Coordinate-based object records:

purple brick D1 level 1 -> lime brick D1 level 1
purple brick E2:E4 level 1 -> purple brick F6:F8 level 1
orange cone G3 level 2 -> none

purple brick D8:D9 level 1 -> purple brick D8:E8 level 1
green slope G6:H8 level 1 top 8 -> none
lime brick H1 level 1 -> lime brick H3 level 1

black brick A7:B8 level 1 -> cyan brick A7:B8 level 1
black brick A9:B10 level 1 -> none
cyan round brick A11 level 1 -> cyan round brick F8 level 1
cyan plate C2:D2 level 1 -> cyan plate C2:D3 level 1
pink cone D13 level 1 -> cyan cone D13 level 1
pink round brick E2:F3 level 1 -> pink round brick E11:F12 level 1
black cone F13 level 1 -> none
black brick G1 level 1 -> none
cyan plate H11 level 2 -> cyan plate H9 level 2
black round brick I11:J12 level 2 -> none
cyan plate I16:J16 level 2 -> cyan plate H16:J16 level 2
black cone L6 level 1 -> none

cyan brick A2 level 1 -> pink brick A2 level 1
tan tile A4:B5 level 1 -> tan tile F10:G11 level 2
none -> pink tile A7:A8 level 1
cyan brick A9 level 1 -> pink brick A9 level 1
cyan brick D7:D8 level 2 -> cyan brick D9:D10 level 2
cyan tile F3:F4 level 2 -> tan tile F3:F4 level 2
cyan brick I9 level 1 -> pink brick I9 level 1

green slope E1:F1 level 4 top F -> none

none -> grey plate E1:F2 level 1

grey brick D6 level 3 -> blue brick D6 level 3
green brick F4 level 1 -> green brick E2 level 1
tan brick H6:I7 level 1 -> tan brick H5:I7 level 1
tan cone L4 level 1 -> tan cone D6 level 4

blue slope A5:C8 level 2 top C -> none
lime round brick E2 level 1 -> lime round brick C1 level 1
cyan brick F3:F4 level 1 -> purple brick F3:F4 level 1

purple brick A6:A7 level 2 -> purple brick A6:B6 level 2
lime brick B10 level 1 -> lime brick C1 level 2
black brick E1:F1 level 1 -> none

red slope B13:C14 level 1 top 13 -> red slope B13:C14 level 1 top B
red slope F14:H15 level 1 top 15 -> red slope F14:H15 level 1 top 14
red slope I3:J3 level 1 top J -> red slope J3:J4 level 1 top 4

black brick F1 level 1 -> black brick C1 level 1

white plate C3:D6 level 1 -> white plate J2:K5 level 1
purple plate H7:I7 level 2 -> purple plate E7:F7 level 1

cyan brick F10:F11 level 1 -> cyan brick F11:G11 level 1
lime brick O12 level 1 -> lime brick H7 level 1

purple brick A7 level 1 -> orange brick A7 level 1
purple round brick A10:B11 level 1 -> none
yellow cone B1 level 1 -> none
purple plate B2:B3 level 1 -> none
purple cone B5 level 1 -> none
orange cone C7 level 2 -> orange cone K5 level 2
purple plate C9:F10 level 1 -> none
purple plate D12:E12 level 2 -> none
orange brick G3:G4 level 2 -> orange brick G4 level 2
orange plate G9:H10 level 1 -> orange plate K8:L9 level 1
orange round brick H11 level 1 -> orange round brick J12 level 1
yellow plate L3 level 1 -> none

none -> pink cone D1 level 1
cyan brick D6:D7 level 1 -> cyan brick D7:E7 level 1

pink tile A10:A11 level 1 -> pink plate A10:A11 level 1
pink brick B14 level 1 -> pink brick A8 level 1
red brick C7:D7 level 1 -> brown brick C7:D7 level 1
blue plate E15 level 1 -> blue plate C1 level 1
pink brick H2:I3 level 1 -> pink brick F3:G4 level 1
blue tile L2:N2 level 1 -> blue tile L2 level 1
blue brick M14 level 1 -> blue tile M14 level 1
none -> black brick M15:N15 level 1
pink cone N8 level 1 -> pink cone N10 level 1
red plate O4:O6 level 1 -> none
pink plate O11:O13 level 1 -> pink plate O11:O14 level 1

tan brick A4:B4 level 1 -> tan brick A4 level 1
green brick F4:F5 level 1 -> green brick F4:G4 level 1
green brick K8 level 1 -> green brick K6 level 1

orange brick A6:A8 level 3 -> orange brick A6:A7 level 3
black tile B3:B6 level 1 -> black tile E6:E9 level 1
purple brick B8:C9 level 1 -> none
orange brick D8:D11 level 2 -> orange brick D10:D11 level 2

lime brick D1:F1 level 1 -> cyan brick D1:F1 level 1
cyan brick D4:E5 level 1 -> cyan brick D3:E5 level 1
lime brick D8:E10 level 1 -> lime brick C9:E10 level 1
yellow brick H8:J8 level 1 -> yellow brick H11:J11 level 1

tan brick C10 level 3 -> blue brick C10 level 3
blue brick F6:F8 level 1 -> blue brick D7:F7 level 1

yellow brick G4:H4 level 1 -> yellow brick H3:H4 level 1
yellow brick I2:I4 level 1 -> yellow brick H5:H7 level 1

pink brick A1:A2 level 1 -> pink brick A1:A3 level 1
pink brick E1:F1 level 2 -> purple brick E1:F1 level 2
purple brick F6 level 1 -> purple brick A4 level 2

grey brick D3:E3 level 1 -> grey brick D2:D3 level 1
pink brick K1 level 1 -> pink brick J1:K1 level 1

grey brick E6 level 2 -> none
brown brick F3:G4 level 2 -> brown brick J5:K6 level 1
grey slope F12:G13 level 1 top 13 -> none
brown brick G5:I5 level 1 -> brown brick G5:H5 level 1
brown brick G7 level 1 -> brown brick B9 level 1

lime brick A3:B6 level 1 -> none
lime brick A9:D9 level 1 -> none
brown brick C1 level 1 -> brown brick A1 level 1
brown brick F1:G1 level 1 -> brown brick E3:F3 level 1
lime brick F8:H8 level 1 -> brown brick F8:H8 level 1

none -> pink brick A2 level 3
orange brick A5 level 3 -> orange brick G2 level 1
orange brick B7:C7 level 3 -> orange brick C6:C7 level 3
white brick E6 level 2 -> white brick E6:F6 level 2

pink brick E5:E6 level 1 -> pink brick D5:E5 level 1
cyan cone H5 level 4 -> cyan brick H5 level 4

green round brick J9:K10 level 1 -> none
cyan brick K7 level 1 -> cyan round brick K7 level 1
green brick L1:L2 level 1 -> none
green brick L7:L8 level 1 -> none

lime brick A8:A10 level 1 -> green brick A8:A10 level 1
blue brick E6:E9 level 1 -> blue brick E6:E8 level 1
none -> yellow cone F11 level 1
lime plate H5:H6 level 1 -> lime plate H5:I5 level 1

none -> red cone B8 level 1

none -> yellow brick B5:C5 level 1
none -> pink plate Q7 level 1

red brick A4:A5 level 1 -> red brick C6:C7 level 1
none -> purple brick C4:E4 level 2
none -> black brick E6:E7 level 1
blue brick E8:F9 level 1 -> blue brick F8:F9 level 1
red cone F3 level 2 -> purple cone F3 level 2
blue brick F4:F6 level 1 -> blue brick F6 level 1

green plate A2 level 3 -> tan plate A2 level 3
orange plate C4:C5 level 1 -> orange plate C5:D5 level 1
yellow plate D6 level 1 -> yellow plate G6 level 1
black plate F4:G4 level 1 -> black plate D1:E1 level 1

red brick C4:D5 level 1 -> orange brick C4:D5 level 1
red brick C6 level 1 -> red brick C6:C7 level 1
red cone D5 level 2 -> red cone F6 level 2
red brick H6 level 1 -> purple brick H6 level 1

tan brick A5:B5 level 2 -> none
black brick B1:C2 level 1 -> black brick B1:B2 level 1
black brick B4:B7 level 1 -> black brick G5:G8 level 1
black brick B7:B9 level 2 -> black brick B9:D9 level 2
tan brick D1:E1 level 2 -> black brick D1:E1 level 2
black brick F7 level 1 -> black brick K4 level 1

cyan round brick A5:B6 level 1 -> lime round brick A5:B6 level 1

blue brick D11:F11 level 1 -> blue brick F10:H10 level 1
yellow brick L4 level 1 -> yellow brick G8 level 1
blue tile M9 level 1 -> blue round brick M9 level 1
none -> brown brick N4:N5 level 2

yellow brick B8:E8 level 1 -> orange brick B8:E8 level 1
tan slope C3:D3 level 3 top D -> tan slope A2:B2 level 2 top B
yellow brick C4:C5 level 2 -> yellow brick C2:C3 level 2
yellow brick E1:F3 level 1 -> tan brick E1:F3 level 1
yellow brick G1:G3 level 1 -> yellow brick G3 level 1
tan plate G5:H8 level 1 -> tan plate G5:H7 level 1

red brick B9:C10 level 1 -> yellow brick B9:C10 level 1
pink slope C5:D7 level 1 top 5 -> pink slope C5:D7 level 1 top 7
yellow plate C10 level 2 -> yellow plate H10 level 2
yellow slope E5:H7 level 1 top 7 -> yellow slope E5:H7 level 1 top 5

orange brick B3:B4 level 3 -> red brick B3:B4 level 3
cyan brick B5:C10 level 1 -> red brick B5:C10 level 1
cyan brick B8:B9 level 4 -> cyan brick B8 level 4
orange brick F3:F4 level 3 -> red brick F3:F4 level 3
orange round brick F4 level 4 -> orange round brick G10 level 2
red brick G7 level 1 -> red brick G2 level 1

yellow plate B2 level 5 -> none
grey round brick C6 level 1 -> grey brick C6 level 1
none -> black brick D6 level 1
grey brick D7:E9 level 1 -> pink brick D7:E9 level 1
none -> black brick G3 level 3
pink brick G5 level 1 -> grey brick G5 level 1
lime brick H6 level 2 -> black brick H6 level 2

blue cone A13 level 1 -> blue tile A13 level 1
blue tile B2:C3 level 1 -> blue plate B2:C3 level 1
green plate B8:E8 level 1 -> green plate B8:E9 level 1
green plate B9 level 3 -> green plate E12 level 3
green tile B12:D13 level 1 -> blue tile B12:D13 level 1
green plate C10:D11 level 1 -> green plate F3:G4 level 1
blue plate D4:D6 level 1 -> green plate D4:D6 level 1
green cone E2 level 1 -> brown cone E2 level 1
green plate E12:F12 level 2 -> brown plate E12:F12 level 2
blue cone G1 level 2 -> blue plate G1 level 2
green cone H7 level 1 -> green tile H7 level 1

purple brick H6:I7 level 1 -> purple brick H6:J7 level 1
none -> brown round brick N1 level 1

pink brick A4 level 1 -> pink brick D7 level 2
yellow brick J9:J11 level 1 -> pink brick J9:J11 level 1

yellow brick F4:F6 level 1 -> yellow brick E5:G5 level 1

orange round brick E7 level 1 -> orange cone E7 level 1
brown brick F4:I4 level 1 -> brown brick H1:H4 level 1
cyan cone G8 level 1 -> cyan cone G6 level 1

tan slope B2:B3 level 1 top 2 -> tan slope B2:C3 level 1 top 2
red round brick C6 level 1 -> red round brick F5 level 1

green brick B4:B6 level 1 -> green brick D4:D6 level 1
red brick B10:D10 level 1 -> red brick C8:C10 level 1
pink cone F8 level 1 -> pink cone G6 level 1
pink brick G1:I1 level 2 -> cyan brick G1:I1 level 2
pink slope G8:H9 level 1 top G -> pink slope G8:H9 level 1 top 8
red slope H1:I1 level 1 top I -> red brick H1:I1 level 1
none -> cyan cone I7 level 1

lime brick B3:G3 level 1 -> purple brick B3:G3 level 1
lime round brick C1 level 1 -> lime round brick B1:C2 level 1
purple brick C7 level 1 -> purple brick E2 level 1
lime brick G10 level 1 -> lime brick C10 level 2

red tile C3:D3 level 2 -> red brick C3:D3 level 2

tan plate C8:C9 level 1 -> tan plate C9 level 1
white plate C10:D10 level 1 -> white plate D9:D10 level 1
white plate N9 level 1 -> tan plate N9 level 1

# Your objective:
Each line of the data in which the string "grey" appears needs to be copied.

# Reply:
none -> grey plate E1:F2 level 1
grey brick D6 level 3 -> blue brick D6 level 3
grey brick D3:E3 level 1 -> grey brick D2:D3 level 1
grey brick E6 level 2 -> none
grey slope F12:G13 level 1 top 13 -> none
grey round brick C6 level 1 -> grey brick C6 level 1
grey brick D7:E9 level 1 -> pink brick D7:E9 level 1
pink brick G5 level 1 -> grey brick G5 level 1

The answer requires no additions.